::: GIVEN RECORDS :::
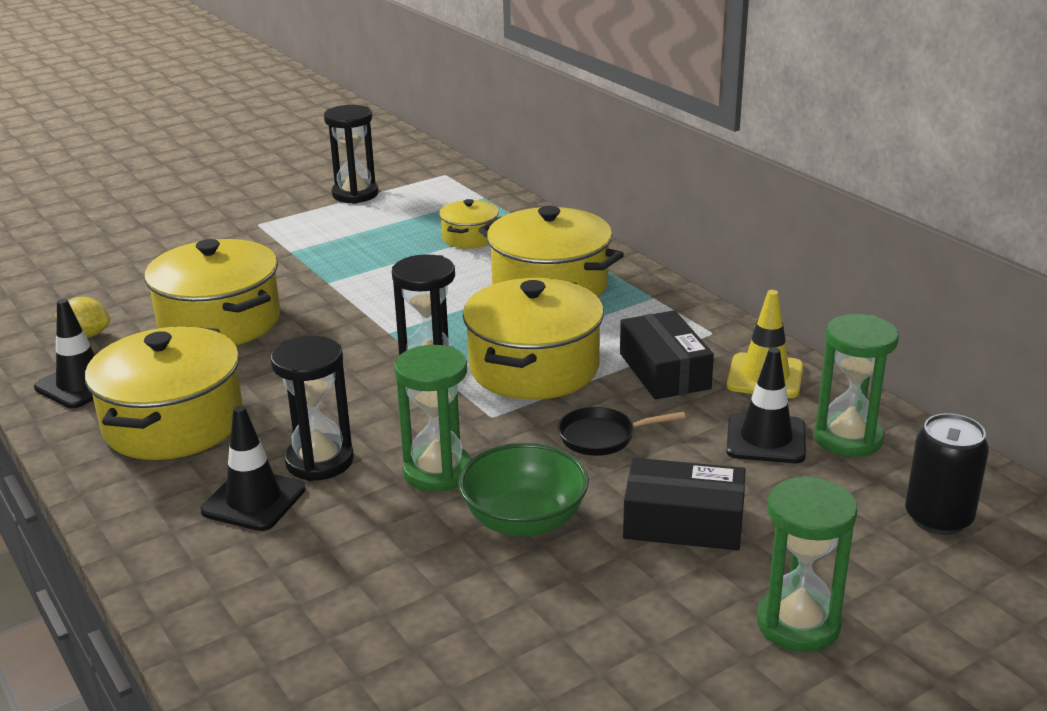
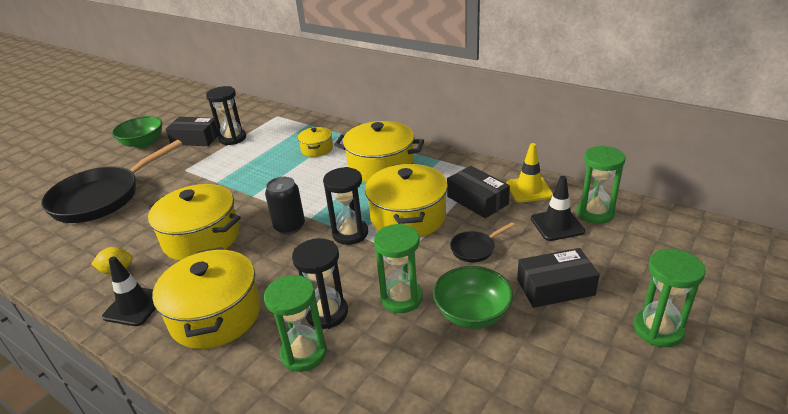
camera: 20 degrees left, 5 degrees up
black traffic cone [201,405,305,531] -> green hourglass [264,275,327,372]
black can [905,413,989,535] -> black can moved to [265,177,305,235]
none -> black pan [41,140,183,223]
none -> green bowl [112,116,162,148]
none -> black box [166,117,219,146]

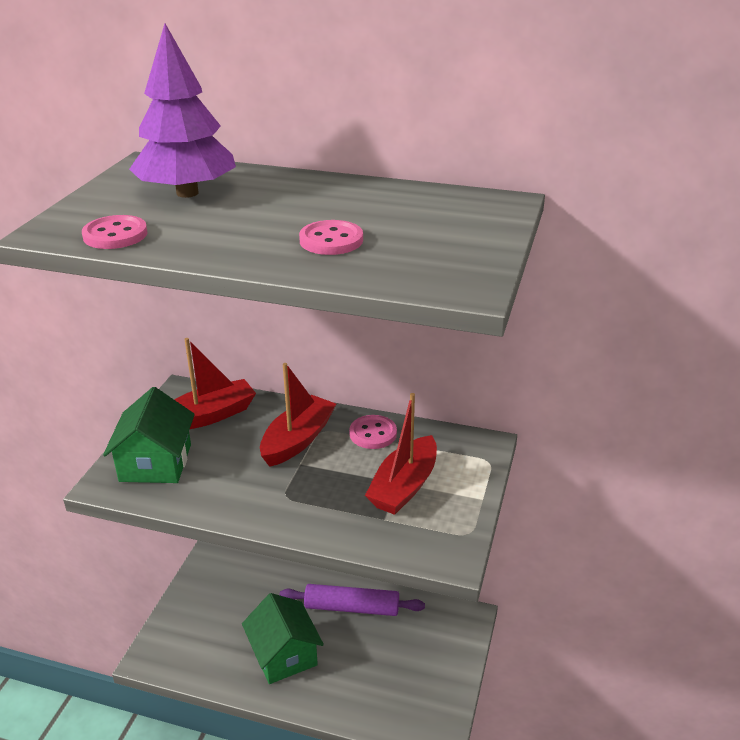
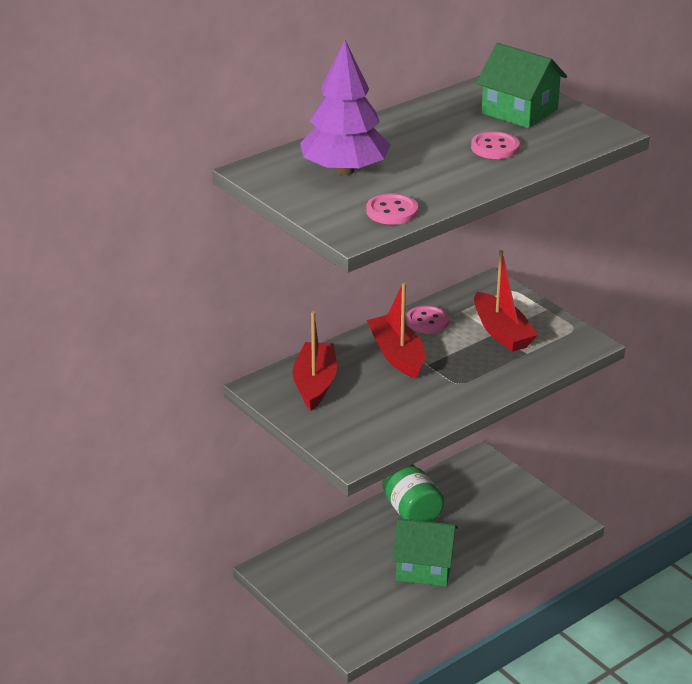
camera: 55 degrees left, 0 degrees up
green house [103,387,195,483] -> green house moved to [476,43,567,128]
purple rolling pin [280,584,425,616] -> green jar [382,464,444,522]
:::
Return the records above exactly, without the pictures.

## WRITTEN SOLUTION
camera: 20 degrees left, 5 degrees up
black traffic cone [201,405,305,531] -> green hourglass [264,275,327,372]
black can [905,413,989,535] -> black can moved to [265,177,305,235]
none -> black pan [41,140,183,223]
none -> green bowl [112,116,162,148]
none -> black box [166,117,219,146]

camera: 55 degrees left, 0 degrees up
green house [103,387,195,483] -> green house moved to [476,43,567,128]
purple rolling pin [280,584,425,616] -> green jar [382,464,444,522]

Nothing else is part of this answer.